#### [DIRECTIONS]
Read through the records. Copy each line that has the word "yellow".

Before-and-after object listings:
________________
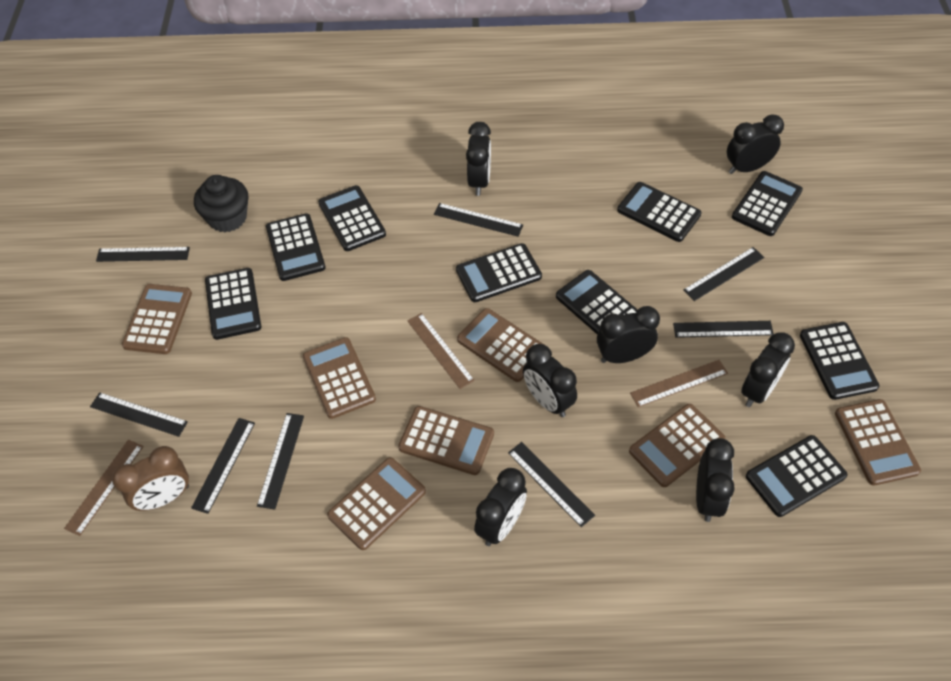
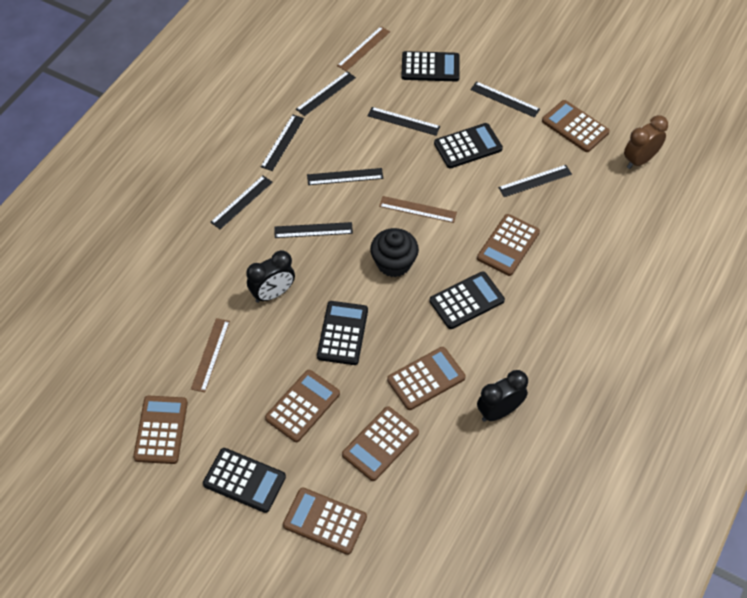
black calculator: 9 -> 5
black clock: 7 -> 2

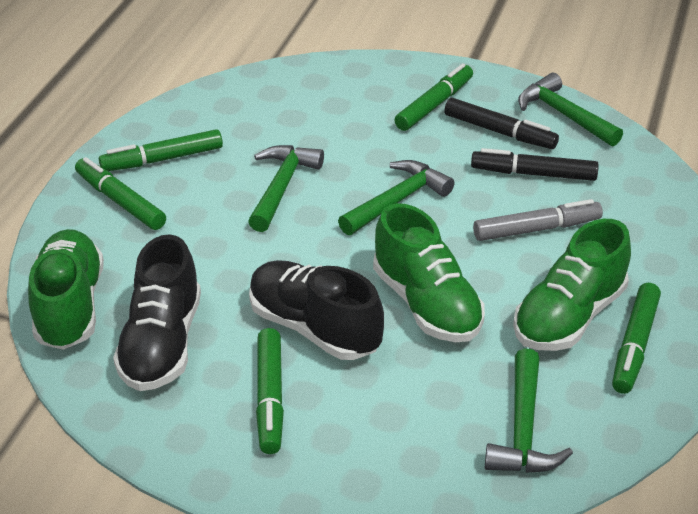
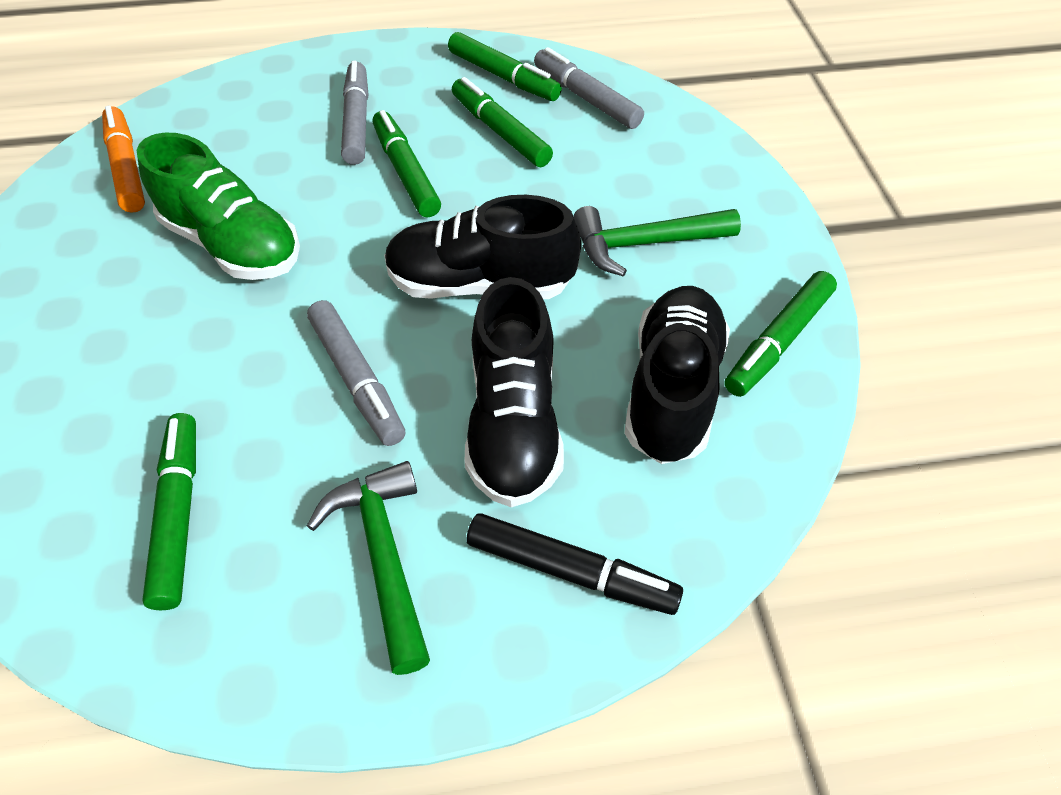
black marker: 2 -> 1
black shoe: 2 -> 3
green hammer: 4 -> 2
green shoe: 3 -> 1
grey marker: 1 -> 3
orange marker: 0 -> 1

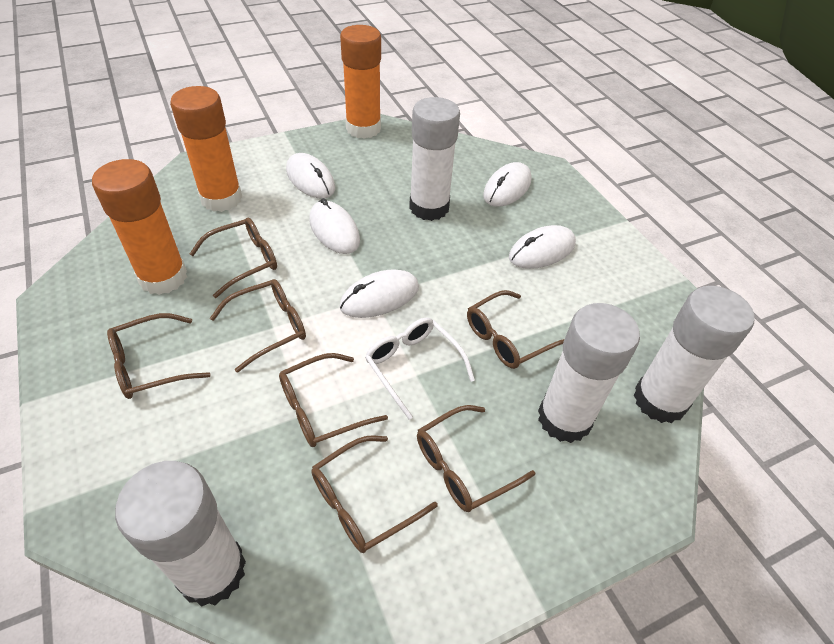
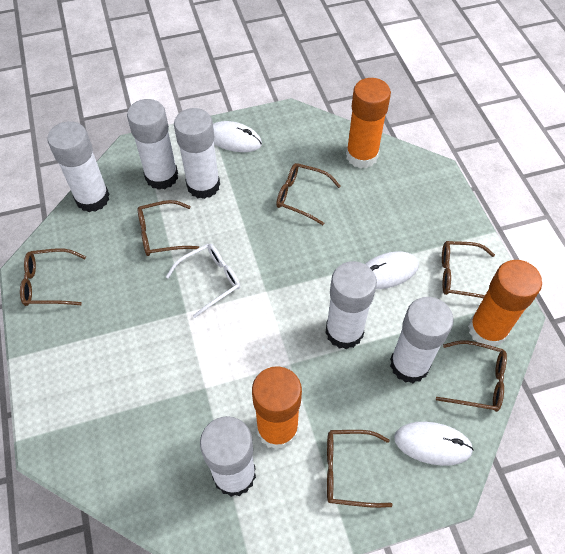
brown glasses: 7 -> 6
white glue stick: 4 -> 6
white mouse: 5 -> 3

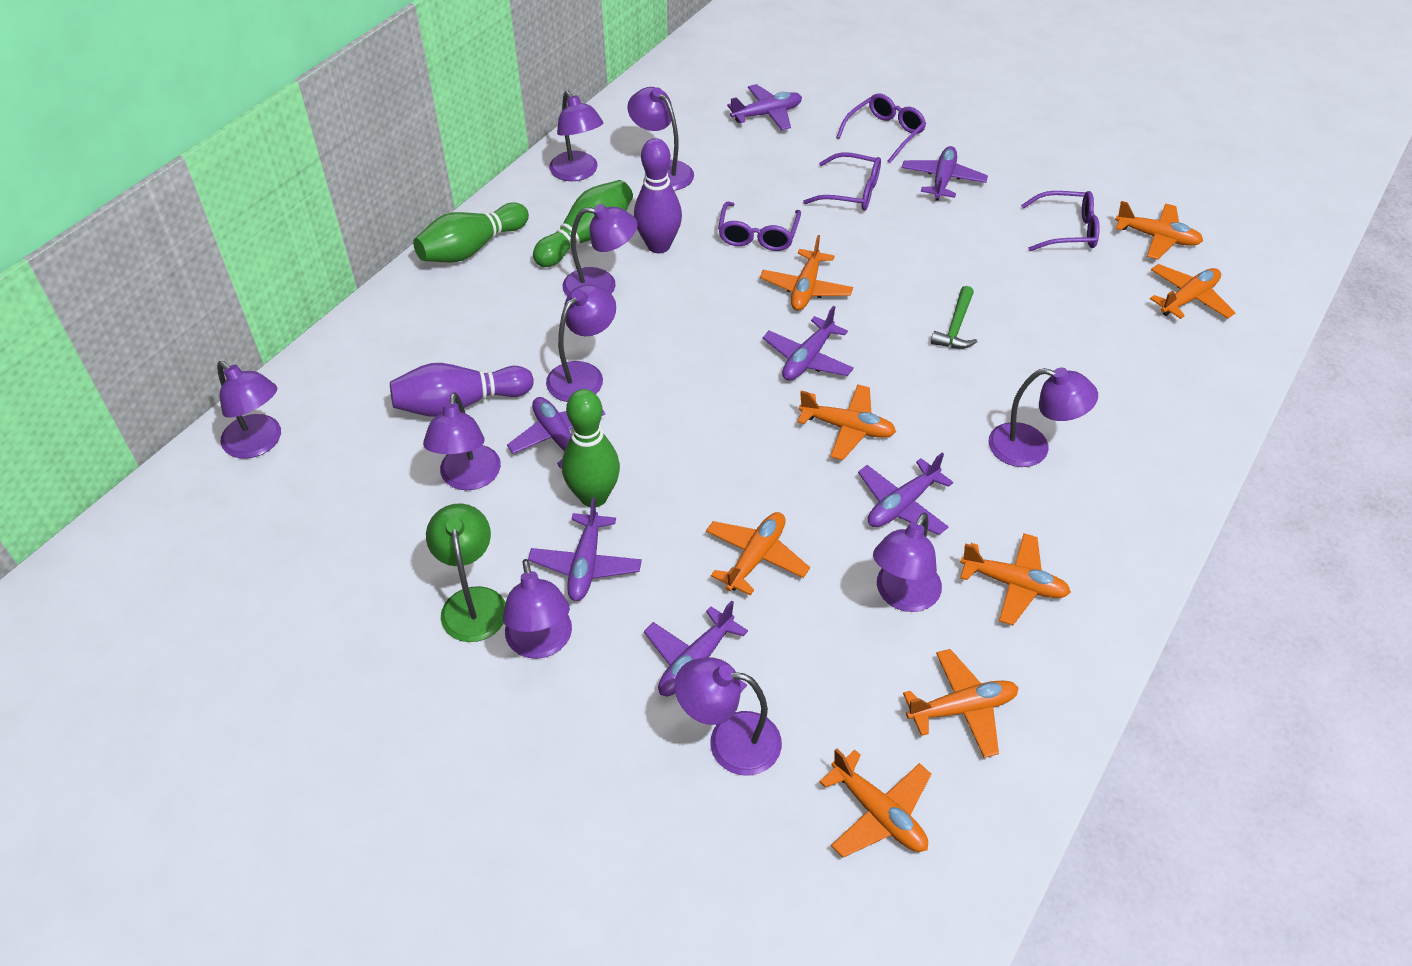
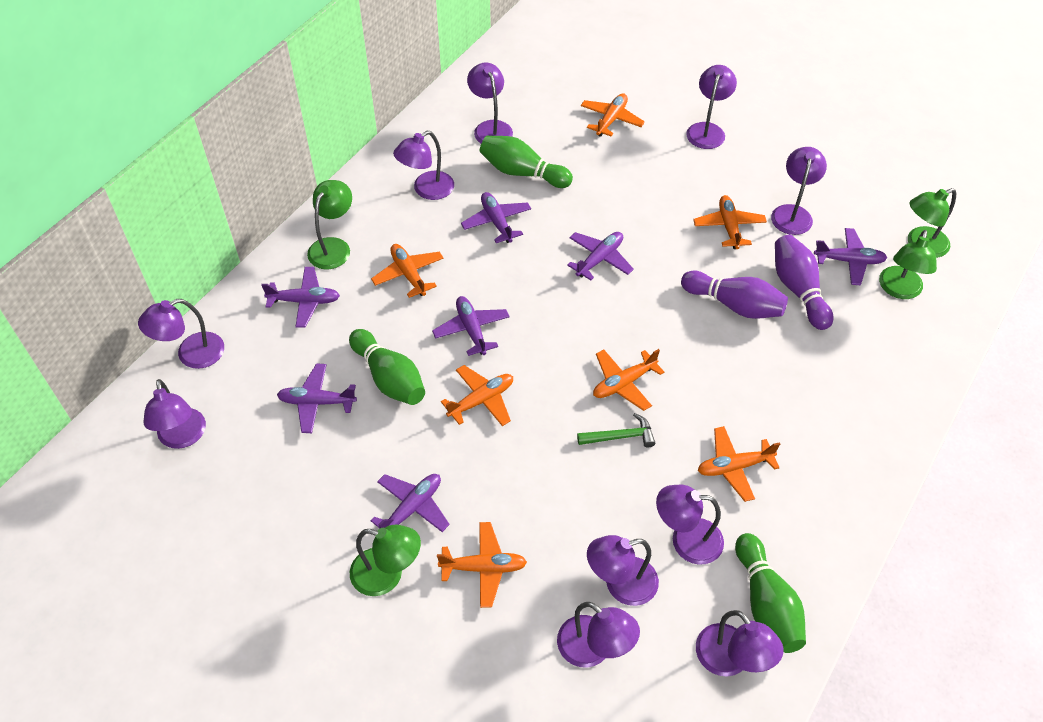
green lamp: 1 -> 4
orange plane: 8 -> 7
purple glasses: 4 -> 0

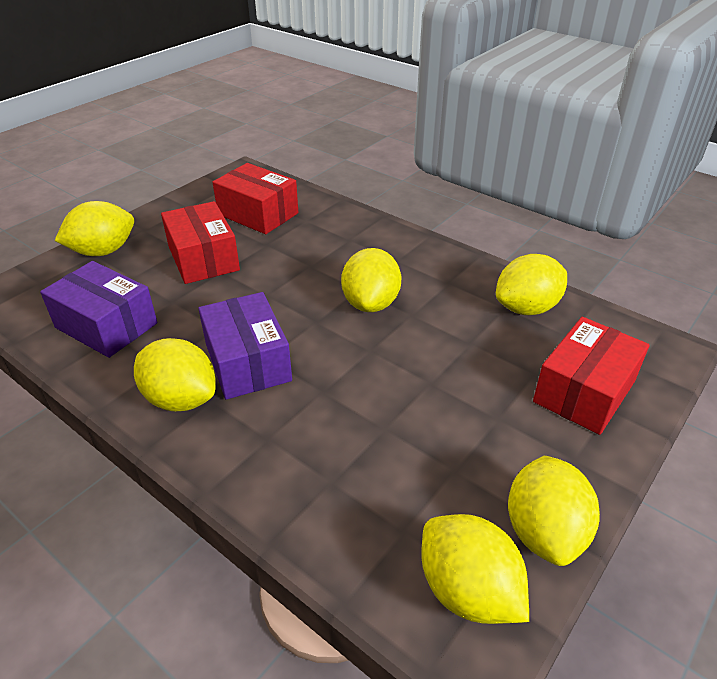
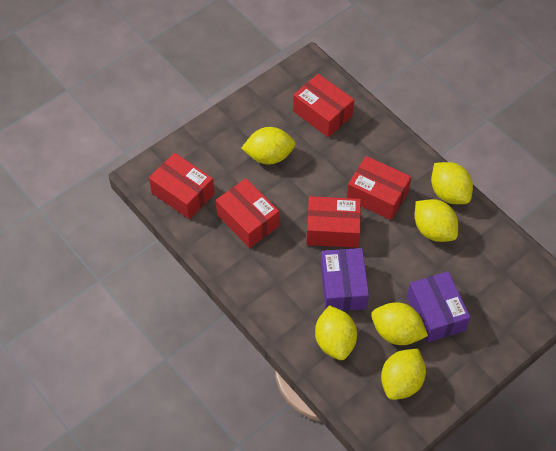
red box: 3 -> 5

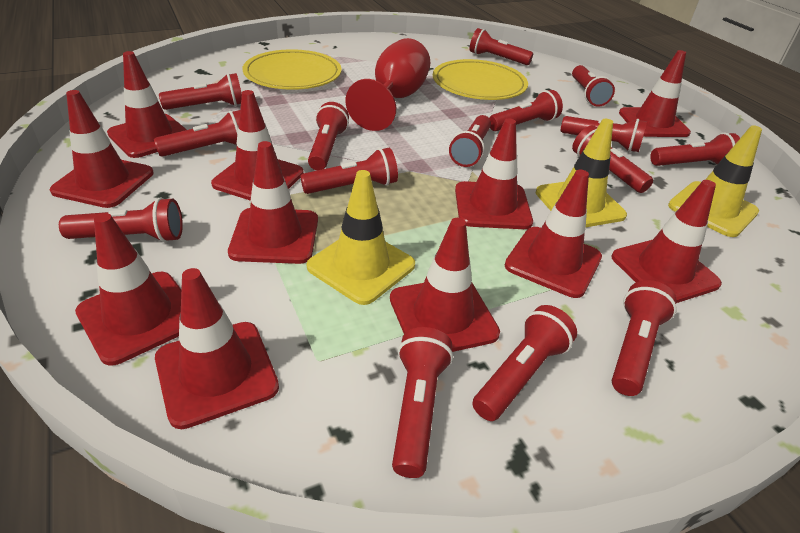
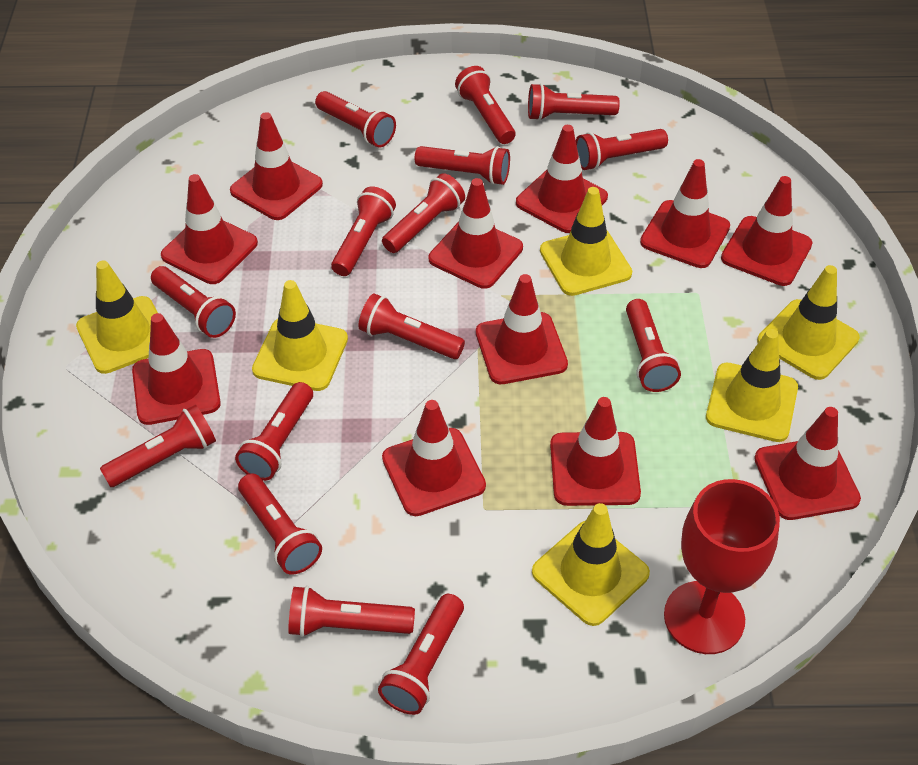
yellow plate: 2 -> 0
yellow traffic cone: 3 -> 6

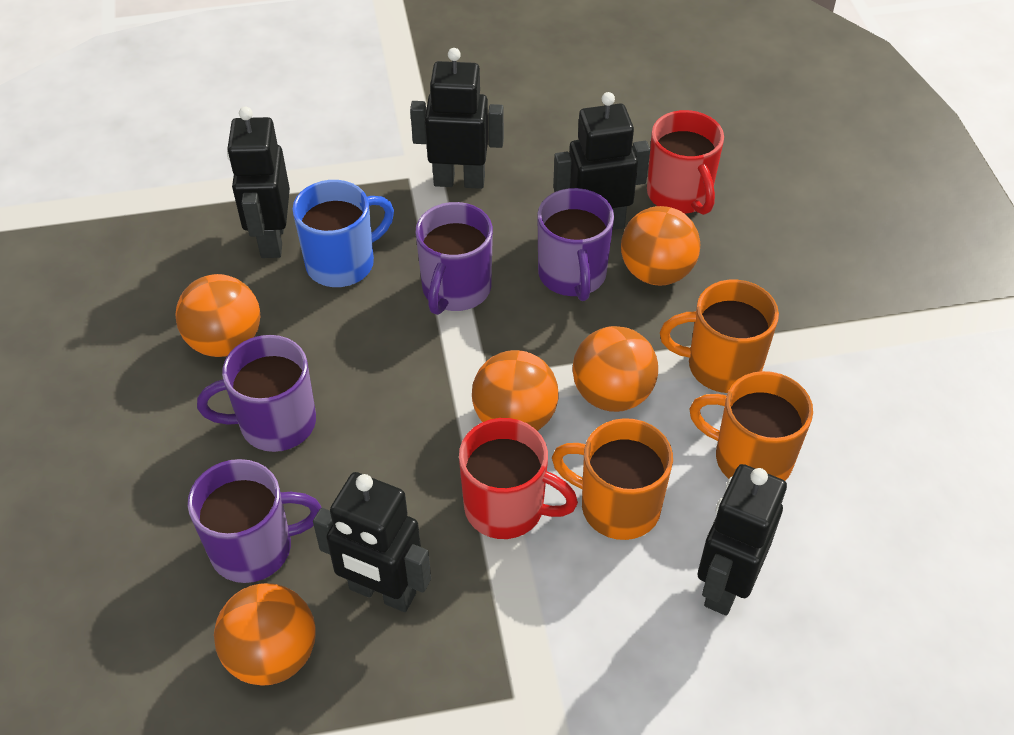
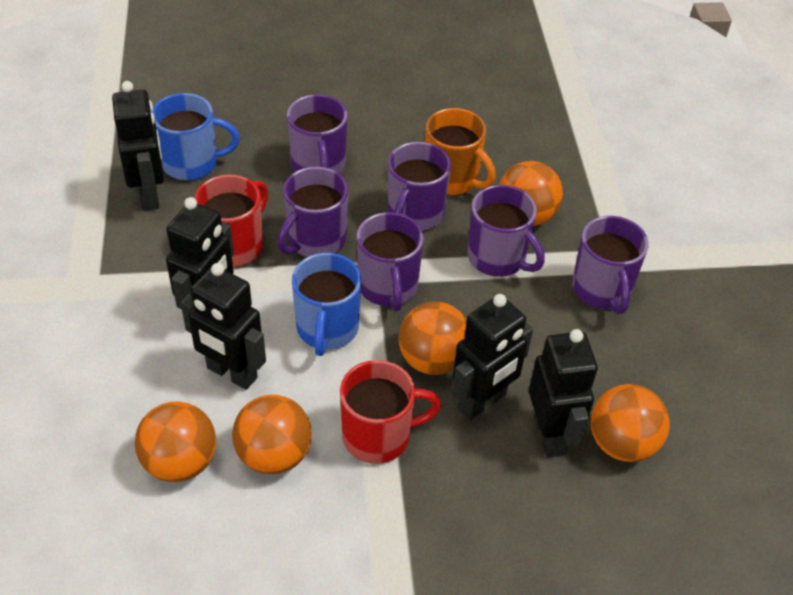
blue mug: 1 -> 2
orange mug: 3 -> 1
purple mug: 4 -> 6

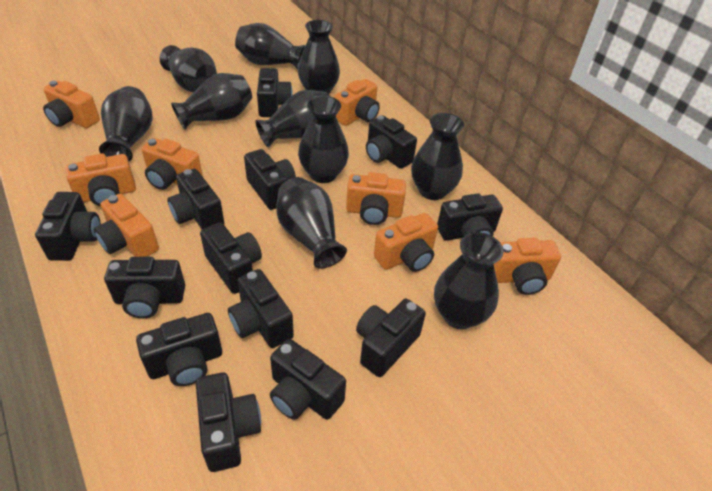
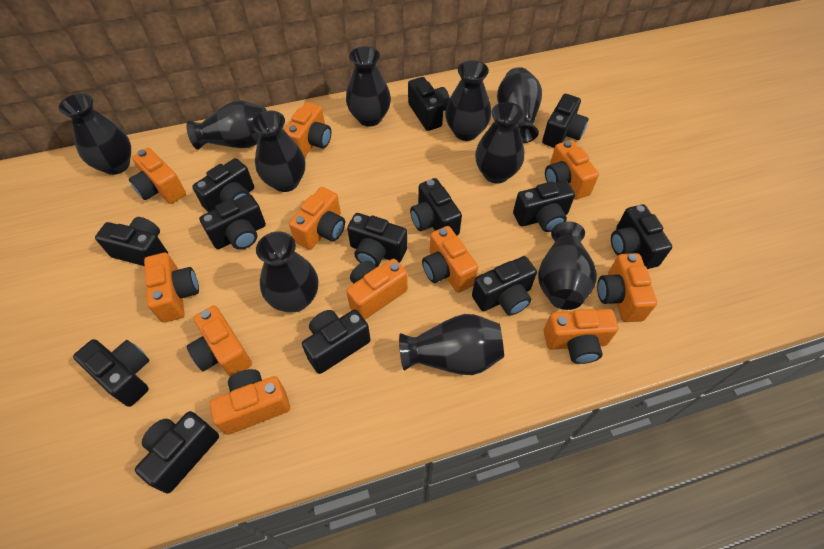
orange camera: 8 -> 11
________________
#### [THE ANSWER]
yellow plate: 2 -> 0
yellow traffic cone: 3 -> 6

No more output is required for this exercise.